- **Raw data**:
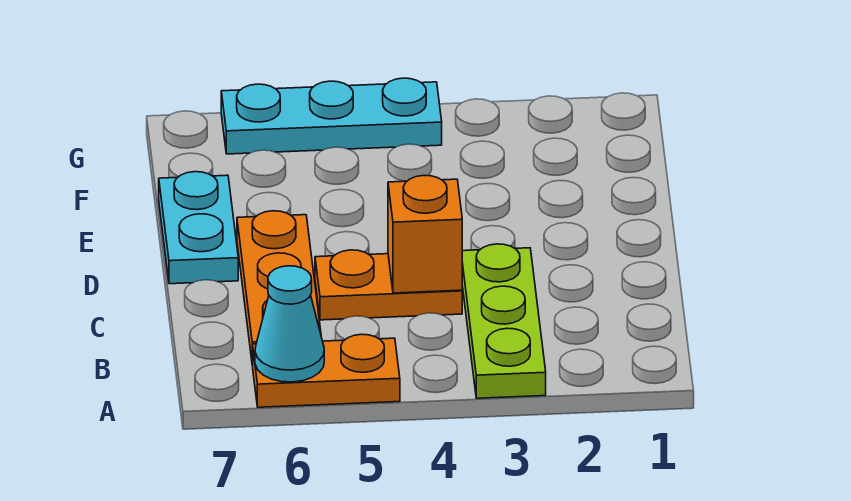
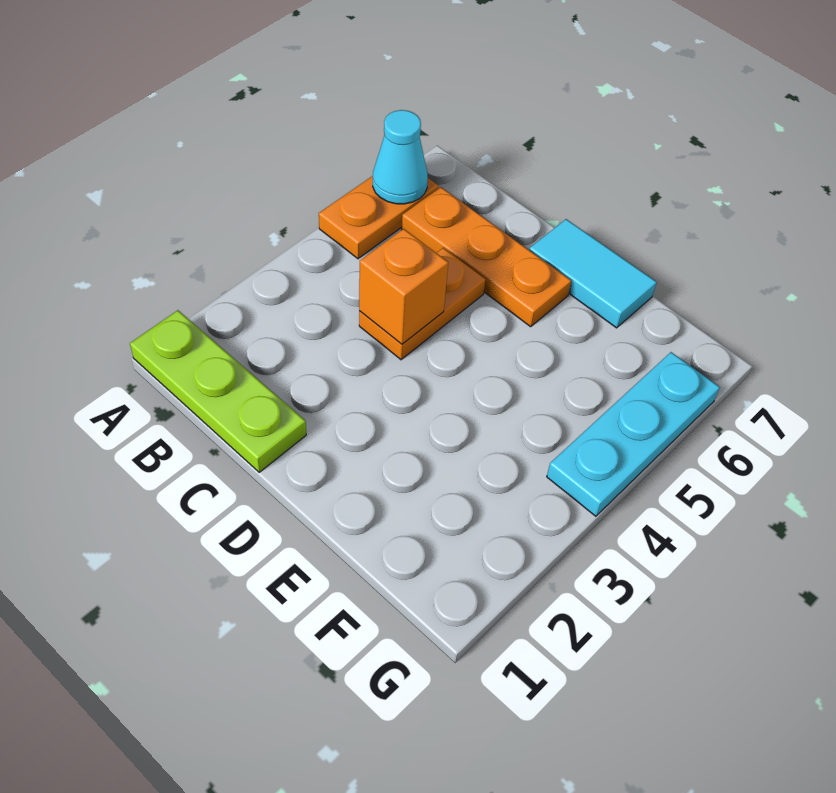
lime plate A3:C3 level 1 -> lime plate A1:C1 level 1
cyan plate D7:E7 level 1 -> cyan tile D7:E7 level 1

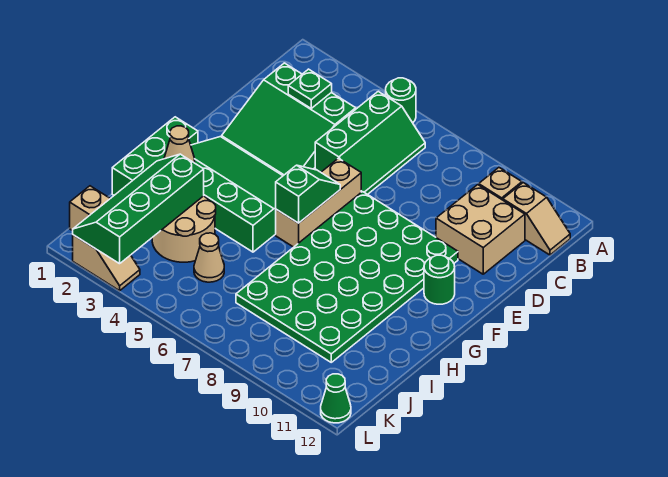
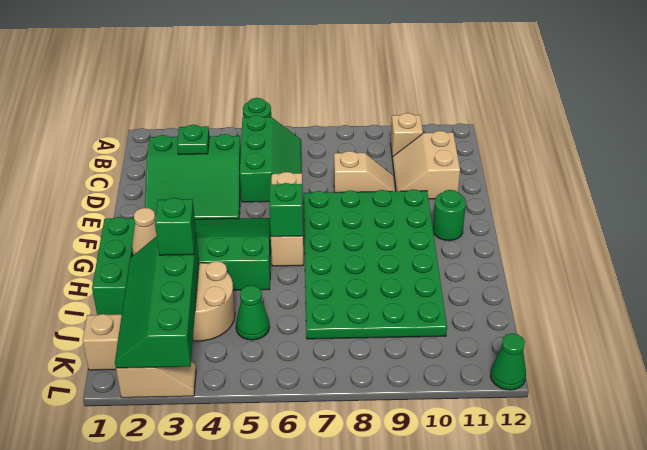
tan slope B11:B12 level 1 top 11 -> tan slope D8:D9 level 1 top 8
tan brick C10:D11 level 1 -> tan slope C10:D11 level 1 top 11
none -> green brick I3 level 3
tan cone J5 level 1 -> green cone J5 level 1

- **Your objective**: Drop the images and repeat the data exactly.

- **Output of the task**:
lime plate A3:C3 level 1 -> lime plate A1:C1 level 1
cyan plate D7:E7 level 1 -> cyan tile D7:E7 level 1

tan slope B11:B12 level 1 top 11 -> tan slope D8:D9 level 1 top 8
tan brick C10:D11 level 1 -> tan slope C10:D11 level 1 top 11
none -> green brick I3 level 3
tan cone J5 level 1 -> green cone J5 level 1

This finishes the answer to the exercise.